#### WORK TO COMPLETE:
With the line containing "STEPPER pin IN2: A1 -> 2" as the start and the line containing "STEPPER pin IN1: GP7 -> GP5" as the end, transcribe that span of the entries below exactly, including both.

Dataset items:
_ _ _ _
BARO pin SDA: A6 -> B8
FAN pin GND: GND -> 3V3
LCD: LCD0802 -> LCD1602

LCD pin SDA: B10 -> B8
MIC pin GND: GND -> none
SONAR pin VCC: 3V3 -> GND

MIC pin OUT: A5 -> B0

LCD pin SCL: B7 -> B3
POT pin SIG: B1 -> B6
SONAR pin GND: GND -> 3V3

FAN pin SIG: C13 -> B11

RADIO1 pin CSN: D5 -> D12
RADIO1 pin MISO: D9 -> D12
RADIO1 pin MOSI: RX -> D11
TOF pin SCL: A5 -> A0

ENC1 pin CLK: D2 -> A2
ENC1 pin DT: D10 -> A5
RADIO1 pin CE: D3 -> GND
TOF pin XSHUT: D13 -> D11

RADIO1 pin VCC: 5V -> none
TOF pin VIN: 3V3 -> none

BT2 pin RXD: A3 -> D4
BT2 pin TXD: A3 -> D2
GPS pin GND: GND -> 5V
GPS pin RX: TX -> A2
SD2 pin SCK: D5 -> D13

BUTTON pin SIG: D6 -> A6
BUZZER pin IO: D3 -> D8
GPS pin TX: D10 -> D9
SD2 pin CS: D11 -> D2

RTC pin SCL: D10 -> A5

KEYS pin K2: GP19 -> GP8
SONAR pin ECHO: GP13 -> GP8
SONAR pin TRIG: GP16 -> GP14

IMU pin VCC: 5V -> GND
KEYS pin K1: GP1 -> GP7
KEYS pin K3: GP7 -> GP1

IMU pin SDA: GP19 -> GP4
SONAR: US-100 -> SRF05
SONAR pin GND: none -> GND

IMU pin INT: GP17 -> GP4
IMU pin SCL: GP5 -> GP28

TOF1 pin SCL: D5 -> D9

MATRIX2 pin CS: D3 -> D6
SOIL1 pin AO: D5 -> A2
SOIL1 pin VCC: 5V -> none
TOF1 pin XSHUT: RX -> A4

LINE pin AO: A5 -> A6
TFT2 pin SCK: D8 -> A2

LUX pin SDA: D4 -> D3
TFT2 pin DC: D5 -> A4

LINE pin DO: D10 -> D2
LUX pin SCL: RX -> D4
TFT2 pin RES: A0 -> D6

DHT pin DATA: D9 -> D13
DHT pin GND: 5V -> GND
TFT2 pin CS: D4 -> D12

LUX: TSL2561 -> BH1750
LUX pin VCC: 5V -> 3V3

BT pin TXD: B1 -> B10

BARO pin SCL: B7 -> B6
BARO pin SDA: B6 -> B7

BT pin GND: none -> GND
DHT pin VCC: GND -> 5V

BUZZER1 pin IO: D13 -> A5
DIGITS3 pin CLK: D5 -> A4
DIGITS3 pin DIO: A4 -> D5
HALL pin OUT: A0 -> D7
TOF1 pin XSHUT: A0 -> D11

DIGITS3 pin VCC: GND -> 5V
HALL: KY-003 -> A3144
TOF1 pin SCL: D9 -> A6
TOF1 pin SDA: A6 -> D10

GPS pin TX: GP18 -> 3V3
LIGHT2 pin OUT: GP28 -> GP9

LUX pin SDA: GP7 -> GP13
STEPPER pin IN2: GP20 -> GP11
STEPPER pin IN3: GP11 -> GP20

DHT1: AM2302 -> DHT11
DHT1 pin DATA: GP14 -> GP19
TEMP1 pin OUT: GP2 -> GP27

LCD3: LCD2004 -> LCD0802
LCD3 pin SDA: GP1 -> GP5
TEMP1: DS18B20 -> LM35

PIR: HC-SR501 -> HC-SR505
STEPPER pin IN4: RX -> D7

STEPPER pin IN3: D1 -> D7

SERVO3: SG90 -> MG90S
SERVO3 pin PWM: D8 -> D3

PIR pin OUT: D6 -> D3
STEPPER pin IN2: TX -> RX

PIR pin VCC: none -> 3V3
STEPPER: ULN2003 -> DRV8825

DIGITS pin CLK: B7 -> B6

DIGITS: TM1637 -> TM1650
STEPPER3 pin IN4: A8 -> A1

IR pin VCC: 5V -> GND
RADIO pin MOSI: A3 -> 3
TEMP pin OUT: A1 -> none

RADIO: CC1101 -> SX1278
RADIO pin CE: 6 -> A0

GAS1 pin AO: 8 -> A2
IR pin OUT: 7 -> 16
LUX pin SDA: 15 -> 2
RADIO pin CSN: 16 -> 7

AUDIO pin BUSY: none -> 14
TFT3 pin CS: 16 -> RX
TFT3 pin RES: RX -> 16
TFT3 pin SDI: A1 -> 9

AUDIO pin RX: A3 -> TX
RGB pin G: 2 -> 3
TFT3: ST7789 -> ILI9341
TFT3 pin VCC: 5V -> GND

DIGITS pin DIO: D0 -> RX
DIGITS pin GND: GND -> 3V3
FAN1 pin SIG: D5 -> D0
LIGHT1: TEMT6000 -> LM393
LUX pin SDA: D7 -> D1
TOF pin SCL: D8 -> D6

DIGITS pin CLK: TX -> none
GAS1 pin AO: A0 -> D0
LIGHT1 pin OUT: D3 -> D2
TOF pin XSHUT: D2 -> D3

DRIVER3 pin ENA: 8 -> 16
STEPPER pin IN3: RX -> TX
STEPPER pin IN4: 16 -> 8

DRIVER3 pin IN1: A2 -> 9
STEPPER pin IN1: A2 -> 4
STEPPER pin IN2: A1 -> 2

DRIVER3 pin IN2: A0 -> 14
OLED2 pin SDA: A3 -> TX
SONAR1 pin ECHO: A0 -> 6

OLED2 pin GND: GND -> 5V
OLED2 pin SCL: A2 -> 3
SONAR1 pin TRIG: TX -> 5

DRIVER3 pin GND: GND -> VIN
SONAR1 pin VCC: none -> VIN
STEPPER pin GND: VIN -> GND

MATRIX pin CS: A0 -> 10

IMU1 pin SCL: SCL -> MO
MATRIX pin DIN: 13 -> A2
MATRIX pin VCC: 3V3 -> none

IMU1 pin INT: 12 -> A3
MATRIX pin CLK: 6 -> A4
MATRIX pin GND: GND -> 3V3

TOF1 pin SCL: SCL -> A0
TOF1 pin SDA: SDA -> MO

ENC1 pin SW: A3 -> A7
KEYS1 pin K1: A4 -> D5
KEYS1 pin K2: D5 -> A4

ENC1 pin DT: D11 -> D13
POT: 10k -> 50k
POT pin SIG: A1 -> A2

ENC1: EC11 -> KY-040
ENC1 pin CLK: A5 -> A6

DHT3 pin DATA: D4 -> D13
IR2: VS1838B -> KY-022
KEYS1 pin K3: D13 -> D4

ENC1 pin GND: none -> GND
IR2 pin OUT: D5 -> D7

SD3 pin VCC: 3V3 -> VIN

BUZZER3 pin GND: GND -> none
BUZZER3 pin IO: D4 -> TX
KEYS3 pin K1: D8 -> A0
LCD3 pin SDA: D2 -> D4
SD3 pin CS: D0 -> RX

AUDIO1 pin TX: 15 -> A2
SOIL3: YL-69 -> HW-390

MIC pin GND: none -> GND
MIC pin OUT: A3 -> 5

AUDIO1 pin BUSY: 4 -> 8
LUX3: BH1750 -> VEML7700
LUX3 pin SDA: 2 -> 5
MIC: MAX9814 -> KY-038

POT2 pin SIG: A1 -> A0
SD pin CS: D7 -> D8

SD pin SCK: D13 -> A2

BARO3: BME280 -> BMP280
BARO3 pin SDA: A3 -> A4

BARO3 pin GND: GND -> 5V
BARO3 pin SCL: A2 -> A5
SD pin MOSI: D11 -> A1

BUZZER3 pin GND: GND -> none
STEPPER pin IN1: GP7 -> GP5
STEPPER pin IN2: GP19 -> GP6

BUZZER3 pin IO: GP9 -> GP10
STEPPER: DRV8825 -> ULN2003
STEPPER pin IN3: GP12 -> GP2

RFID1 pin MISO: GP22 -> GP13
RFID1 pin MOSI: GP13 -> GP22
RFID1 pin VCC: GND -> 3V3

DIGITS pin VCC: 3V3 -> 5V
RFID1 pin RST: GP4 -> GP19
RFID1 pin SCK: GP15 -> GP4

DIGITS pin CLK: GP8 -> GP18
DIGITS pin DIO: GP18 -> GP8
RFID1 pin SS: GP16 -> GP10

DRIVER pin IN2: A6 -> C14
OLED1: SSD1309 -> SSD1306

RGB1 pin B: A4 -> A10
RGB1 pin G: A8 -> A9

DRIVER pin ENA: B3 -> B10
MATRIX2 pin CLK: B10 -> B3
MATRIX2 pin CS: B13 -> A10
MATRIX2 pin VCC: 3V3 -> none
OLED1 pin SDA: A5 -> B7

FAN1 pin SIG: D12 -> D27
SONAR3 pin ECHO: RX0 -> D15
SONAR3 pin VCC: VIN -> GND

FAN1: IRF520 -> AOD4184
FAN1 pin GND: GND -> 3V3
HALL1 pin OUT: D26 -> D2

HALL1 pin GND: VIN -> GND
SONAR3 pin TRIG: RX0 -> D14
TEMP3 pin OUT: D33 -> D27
_ _ _ _
#### FINISHED TASK:
STEPPER pin IN2: A1 -> 2

DRIVER3 pin IN2: A0 -> 14
OLED2 pin SDA: A3 -> TX
SONAR1 pin ECHO: A0 -> 6

OLED2 pin GND: GND -> 5V
OLED2 pin SCL: A2 -> 3
SONAR1 pin TRIG: TX -> 5

DRIVER3 pin GND: GND -> VIN
SONAR1 pin VCC: none -> VIN
STEPPER pin GND: VIN -> GND

MATRIX pin CS: A0 -> 10

IMU1 pin SCL: SCL -> MO
MATRIX pin DIN: 13 -> A2
MATRIX pin VCC: 3V3 -> none

IMU1 pin INT: 12 -> A3
MATRIX pin CLK: 6 -> A4
MATRIX pin GND: GND -> 3V3

TOF1 pin SCL: SCL -> A0
TOF1 pin SDA: SDA -> MO

ENC1 pin SW: A3 -> A7
KEYS1 pin K1: A4 -> D5
KEYS1 pin K2: D5 -> A4

ENC1 pin DT: D11 -> D13
POT: 10k -> 50k
POT pin SIG: A1 -> A2

ENC1: EC11 -> KY-040
ENC1 pin CLK: A5 -> A6

DHT3 pin DATA: D4 -> D13
IR2: VS1838B -> KY-022
KEYS1 pin K3: D13 -> D4

ENC1 pin GND: none -> GND
IR2 pin OUT: D5 -> D7

SD3 pin VCC: 3V3 -> VIN

BUZZER3 pin GND: GND -> none
BUZZER3 pin IO: D4 -> TX
KEYS3 pin K1: D8 -> A0
LCD3 pin SDA: D2 -> D4
SD3 pin CS: D0 -> RX

AUDIO1 pin TX: 15 -> A2
SOIL3: YL-69 -> HW-390

MIC pin GND: none -> GND
MIC pin OUT: A3 -> 5

AUDIO1 pin BUSY: 4 -> 8
LUX3: BH1750 -> VEML7700
LUX3 pin SDA: 2 -> 5
MIC: MAX9814 -> KY-038

POT2 pin SIG: A1 -> A0
SD pin CS: D7 -> D8

SD pin SCK: D13 -> A2

BARO3: BME280 -> BMP280
BARO3 pin SDA: A3 -> A4

BARO3 pin GND: GND -> 5V
BARO3 pin SCL: A2 -> A5
SD pin MOSI: D11 -> A1

BUZZER3 pin GND: GND -> none
STEPPER pin IN1: GP7 -> GP5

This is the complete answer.